BEGIN Data provided
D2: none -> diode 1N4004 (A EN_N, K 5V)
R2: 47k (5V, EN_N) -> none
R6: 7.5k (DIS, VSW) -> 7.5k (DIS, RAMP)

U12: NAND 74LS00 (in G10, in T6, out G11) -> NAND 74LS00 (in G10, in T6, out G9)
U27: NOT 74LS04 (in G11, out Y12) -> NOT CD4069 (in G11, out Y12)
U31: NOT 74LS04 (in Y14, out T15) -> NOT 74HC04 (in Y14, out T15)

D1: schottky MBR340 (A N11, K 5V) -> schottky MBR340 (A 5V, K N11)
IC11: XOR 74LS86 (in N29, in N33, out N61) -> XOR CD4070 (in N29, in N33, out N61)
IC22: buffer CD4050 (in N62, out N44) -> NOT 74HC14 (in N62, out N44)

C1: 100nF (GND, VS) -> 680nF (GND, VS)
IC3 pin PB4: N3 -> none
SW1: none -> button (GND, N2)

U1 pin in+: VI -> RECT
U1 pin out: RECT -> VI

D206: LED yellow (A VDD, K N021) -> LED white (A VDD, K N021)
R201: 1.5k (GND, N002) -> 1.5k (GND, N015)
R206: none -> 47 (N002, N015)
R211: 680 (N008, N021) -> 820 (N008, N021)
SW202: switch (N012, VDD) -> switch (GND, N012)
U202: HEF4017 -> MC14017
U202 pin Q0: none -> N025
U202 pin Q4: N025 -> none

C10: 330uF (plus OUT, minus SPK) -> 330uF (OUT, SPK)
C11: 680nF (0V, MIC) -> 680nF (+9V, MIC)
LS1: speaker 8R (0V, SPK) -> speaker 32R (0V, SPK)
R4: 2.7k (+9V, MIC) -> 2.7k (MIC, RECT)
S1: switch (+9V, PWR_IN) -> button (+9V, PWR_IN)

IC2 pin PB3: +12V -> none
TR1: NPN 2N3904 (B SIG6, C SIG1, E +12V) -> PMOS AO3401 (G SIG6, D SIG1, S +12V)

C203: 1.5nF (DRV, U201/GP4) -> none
END Data provided
▸ Your instructions
The full set of entries above has to be restated exactly.

▸ Answer to this problem
D2: none -> diode 1N4004 (A EN_N, K 5V)
R2: 47k (5V, EN_N) -> none
R6: 7.5k (DIS, VSW) -> 7.5k (DIS, RAMP)

U12: NAND 74LS00 (in G10, in T6, out G11) -> NAND 74LS00 (in G10, in T6, out G9)
U27: NOT 74LS04 (in G11, out Y12) -> NOT CD4069 (in G11, out Y12)
U31: NOT 74LS04 (in Y14, out T15) -> NOT 74HC04 (in Y14, out T15)

D1: schottky MBR340 (A N11, K 5V) -> schottky MBR340 (A 5V, K N11)
IC11: XOR 74LS86 (in N29, in N33, out N61) -> XOR CD4070 (in N29, in N33, out N61)
IC22: buffer CD4050 (in N62, out N44) -> NOT 74HC14 (in N62, out N44)

C1: 100nF (GND, VS) -> 680nF (GND, VS)
IC3 pin PB4: N3 -> none
SW1: none -> button (GND, N2)

U1 pin in+: VI -> RECT
U1 pin out: RECT -> VI

D206: LED yellow (A VDD, K N021) -> LED white (A VDD, K N021)
R201: 1.5k (GND, N002) -> 1.5k (GND, N015)
R206: none -> 47 (N002, N015)
R211: 680 (N008, N021) -> 820 (N008, N021)
SW202: switch (N012, VDD) -> switch (GND, N012)
U202: HEF4017 -> MC14017
U202 pin Q0: none -> N025
U202 pin Q4: N025 -> none

C10: 330uF (plus OUT, minus SPK) -> 330uF (OUT, SPK)
C11: 680nF (0V, MIC) -> 680nF (+9V, MIC)
LS1: speaker 8R (0V, SPK) -> speaker 32R (0V, SPK)
R4: 2.7k (+9V, MIC) -> 2.7k (MIC, RECT)
S1: switch (+9V, PWR_IN) -> button (+9V, PWR_IN)

IC2 pin PB3: +12V -> none
TR1: NPN 2N3904 (B SIG6, C SIG1, E +12V) -> PMOS AO3401 (G SIG6, D SIG1, S +12V)

C203: 1.5nF (DRV, U201/GP4) -> none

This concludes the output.